_About this exercise_
Each line of the listing that contains "camera" should be found and copied.

_Data extracts_

···

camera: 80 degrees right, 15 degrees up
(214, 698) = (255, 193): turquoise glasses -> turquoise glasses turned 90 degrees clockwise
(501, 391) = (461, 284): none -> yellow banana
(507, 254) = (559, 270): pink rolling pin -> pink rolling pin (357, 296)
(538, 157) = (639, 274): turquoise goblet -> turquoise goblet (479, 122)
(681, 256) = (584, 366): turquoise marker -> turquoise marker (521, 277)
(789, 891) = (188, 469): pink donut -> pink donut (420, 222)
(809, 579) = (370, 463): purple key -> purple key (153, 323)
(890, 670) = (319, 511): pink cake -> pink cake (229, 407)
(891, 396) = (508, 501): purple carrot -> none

···

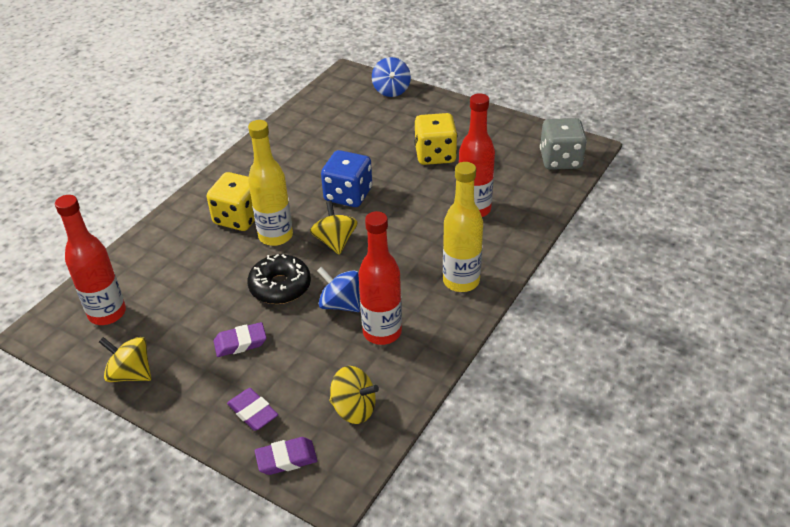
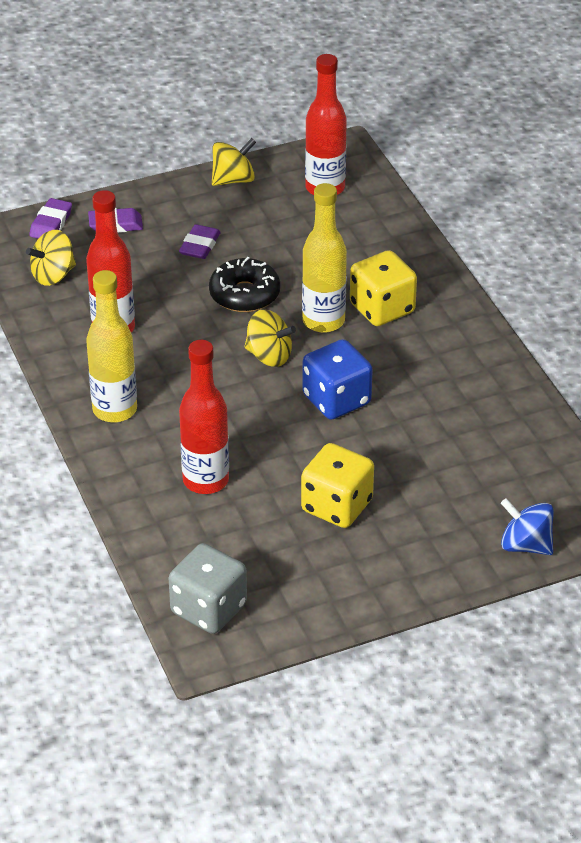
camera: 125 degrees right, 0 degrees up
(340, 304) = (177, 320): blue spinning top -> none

···

_Written answer_
camera: 80 degrees right, 15 degrees up
camera: 125 degrees right, 0 degrees up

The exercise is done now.